● Work request
Copy out, exactly as written, only the line containing "none -> white round brick E11:F12 level 1" and the lines after it through the end of the records.

● Records shown
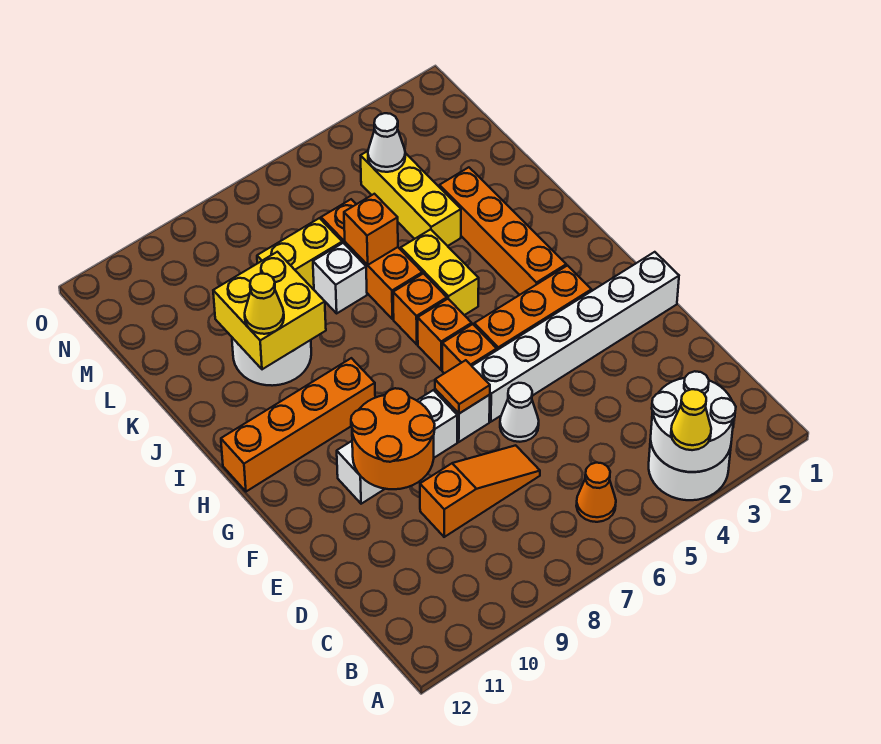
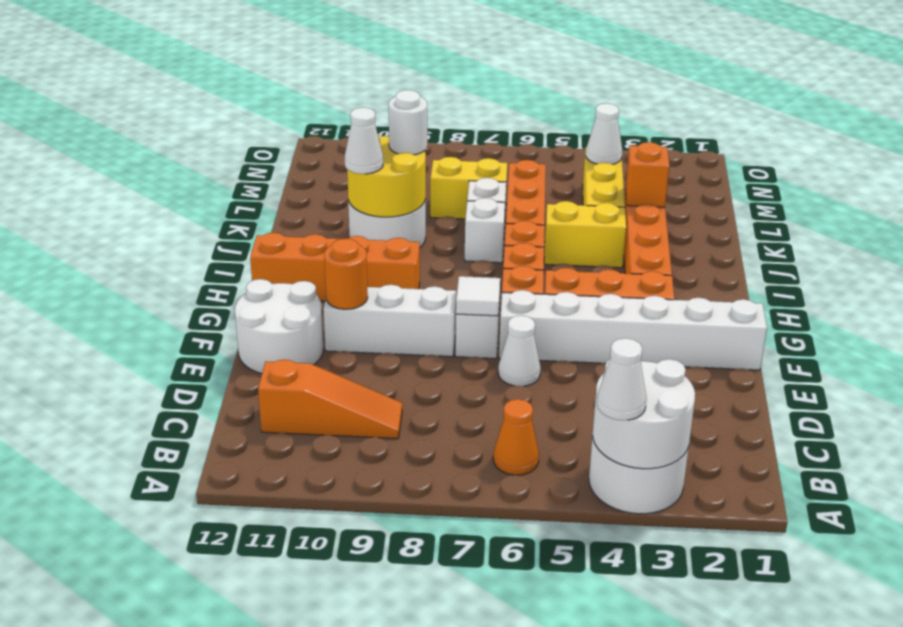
yellow cone A4 level 3 -> white cone A4 level 3
orange slope D7:D9 level 1 top 9 -> orange slope C9:C11 level 1 top 11
orange round brick E9:F10 level 2 -> orange round brick F10 level 2
none -> white round brick E11:F12 level 1
orange tile F7 level 2 -> white tile F7 level 2
yellow brick I5:J5 level 1 -> yellow brick J4:J5 level 1
none -> white brick J7 level 1
yellow brick J9:K10 level 2 -> yellow round brick J9:K10 level 2
yellow cone J10 level 3 -> white cone J10 level 3
orange brick K6 level 2 -> orange brick K3 level 2
none -> white round brick K9 level 3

● Solved problem
none -> white round brick E11:F12 level 1
orange tile F7 level 2 -> white tile F7 level 2
yellow brick I5:J5 level 1 -> yellow brick J4:J5 level 1
none -> white brick J7 level 1
yellow brick J9:K10 level 2 -> yellow round brick J9:K10 level 2
yellow cone J10 level 3 -> white cone J10 level 3
orange brick K6 level 2 -> orange brick K3 level 2
none -> white round brick K9 level 3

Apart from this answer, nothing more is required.